# Description of the task
Where the listing below has a line with "U1 pin A: ISO_E -> OPTO", write out exactly that line and every line after it, stopping after the line with "J101 pin 2: VDD -> GND".

--- Material shown ---

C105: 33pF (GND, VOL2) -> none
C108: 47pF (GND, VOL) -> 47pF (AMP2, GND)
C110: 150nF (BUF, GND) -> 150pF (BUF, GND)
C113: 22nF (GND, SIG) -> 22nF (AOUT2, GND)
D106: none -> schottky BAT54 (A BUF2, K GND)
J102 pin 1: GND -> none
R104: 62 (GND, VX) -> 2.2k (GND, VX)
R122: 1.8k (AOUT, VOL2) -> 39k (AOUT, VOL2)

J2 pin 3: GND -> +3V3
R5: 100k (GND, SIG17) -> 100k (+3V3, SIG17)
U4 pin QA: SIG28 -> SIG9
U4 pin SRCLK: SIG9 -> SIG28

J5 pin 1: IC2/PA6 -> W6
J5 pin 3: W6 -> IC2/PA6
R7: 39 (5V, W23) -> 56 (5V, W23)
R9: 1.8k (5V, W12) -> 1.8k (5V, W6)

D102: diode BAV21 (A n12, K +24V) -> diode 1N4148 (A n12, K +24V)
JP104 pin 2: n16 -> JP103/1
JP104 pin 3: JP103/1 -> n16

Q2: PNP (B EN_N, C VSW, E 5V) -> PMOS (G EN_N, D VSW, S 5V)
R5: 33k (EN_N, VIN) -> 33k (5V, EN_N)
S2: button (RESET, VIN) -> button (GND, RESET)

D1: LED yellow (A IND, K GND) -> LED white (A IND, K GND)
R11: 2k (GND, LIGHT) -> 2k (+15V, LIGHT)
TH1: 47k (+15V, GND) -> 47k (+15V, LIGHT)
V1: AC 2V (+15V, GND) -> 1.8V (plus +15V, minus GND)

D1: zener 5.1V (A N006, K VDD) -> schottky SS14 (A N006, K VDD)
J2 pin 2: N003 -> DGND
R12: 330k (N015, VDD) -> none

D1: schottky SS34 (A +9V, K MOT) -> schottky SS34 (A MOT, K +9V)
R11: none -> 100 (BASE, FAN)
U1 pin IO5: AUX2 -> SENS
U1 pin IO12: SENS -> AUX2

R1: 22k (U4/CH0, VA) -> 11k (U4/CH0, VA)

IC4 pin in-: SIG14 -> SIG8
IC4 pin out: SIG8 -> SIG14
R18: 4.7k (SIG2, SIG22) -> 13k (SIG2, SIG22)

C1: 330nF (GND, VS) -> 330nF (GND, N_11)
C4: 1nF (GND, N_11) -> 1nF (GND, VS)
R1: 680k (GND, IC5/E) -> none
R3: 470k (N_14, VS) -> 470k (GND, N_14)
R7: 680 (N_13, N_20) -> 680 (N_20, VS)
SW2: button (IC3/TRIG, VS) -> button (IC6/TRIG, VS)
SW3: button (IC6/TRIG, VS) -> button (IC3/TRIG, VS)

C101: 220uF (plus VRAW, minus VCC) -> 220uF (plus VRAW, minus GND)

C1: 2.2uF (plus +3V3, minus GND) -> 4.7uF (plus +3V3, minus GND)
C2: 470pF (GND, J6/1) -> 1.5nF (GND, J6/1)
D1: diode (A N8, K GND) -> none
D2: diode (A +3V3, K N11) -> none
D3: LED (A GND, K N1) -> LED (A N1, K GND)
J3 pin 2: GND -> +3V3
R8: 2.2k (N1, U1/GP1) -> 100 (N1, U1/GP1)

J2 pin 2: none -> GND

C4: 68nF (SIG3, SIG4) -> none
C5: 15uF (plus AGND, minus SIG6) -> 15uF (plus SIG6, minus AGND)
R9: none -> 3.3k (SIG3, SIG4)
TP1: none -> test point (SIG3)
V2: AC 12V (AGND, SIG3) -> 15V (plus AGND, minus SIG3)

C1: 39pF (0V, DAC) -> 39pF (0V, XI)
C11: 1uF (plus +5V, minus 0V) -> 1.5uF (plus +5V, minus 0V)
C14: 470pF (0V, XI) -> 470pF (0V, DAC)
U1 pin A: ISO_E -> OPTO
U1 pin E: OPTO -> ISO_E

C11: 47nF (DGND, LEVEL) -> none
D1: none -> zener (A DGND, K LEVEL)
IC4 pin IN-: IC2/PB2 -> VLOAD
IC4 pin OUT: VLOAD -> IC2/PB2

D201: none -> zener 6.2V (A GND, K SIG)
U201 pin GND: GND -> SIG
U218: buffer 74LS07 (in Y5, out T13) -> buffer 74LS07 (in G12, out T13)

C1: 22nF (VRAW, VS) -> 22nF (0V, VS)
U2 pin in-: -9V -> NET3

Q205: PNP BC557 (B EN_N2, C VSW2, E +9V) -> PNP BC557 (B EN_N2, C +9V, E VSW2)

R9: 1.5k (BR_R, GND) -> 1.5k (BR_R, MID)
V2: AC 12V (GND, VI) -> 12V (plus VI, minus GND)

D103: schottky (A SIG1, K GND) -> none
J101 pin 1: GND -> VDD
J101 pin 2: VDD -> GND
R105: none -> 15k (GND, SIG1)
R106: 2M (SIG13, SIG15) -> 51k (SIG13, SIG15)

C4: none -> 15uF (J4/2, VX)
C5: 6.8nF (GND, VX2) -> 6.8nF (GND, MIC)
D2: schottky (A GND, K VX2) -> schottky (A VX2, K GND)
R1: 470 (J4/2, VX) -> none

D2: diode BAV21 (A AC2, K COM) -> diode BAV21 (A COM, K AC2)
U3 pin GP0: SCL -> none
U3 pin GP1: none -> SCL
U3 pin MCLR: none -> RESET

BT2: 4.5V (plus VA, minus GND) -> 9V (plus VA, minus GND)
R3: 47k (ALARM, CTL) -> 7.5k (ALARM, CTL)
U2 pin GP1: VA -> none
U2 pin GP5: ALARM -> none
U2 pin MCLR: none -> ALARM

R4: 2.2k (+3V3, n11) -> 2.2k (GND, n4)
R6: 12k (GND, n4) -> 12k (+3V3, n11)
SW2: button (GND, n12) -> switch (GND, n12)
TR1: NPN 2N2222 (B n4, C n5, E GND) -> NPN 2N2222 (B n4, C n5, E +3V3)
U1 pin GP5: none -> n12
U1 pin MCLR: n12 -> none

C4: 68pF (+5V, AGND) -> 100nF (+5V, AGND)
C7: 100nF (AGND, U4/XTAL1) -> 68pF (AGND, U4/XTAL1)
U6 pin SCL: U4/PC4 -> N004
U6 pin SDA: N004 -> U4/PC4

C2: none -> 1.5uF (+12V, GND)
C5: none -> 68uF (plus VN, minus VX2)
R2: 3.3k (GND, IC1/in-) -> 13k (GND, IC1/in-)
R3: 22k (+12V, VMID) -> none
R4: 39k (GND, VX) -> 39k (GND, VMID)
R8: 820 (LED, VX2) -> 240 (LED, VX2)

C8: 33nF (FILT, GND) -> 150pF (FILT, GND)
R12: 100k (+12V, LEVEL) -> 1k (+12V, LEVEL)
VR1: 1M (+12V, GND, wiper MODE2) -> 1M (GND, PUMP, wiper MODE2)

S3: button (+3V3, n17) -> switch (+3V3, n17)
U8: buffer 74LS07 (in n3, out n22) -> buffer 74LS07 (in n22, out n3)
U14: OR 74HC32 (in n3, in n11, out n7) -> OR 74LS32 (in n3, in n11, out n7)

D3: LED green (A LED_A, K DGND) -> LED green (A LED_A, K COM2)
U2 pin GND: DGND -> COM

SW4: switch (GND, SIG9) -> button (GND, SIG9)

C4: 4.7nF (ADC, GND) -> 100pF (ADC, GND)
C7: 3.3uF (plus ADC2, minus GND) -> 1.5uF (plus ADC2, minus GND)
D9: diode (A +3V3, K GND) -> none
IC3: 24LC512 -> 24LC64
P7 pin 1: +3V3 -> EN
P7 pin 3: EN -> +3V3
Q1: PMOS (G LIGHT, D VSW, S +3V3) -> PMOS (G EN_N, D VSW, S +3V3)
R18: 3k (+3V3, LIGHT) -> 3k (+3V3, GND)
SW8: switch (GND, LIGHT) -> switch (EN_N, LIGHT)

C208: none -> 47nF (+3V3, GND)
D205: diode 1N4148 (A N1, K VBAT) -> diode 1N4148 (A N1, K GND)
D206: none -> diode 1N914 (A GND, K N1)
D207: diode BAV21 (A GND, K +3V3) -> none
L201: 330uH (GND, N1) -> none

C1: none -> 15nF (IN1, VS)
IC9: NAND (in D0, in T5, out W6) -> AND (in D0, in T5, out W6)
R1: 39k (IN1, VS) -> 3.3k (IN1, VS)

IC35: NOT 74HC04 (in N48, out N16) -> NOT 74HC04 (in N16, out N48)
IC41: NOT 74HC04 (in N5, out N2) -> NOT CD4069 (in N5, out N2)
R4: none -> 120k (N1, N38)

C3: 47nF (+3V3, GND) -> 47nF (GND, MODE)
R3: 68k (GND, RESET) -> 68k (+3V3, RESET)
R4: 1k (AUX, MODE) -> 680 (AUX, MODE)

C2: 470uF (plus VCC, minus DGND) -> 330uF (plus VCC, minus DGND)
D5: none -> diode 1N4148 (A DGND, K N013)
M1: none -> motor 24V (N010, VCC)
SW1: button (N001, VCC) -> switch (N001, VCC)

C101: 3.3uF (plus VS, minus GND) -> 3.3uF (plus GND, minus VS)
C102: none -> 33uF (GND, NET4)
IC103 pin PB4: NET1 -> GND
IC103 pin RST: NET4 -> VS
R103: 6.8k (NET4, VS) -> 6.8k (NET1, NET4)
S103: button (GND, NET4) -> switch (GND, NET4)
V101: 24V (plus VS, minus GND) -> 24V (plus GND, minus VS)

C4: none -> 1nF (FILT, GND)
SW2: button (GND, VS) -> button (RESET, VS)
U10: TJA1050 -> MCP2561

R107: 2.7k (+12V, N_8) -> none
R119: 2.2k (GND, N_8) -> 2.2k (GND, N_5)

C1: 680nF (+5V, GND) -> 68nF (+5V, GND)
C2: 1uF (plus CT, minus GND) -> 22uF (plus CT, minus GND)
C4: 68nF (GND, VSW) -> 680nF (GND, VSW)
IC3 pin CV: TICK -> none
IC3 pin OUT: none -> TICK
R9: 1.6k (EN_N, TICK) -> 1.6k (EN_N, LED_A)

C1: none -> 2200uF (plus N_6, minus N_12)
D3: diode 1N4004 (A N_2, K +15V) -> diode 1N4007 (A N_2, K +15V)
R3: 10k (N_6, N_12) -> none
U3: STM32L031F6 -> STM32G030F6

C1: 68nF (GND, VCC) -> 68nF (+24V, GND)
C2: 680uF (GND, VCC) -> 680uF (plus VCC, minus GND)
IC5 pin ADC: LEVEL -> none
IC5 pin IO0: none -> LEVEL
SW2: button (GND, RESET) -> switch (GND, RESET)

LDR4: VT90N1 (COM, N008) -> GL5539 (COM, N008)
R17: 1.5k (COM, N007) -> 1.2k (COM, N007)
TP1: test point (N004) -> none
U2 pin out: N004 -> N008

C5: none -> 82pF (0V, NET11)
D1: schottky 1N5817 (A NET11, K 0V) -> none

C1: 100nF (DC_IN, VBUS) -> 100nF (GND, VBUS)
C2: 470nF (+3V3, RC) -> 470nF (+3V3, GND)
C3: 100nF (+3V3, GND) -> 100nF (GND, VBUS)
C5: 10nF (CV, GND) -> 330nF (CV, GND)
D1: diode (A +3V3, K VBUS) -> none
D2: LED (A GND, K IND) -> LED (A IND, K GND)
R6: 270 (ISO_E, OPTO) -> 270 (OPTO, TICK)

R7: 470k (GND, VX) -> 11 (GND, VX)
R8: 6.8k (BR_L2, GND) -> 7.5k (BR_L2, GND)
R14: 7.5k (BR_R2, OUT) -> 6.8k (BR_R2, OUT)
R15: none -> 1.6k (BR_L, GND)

---

# Your response
U1 pin A: ISO_E -> OPTO
U1 pin E: OPTO -> ISO_E

C11: 47nF (DGND, LEVEL) -> none
D1: none -> zener (A DGND, K LEVEL)
IC4 pin IN-: IC2/PB2 -> VLOAD
IC4 pin OUT: VLOAD -> IC2/PB2

D201: none -> zener 6.2V (A GND, K SIG)
U201 pin GND: GND -> SIG
U218: buffer 74LS07 (in Y5, out T13) -> buffer 74LS07 (in G12, out T13)

C1: 22nF (VRAW, VS) -> 22nF (0V, VS)
U2 pin in-: -9V -> NET3

Q205: PNP BC557 (B EN_N2, C VSW2, E +9V) -> PNP BC557 (B EN_N2, C +9V, E VSW2)

R9: 1.5k (BR_R, GND) -> 1.5k (BR_R, MID)
V2: AC 12V (GND, VI) -> 12V (plus VI, minus GND)

D103: schottky (A SIG1, K GND) -> none
J101 pin 1: GND -> VDD
J101 pin 2: VDD -> GND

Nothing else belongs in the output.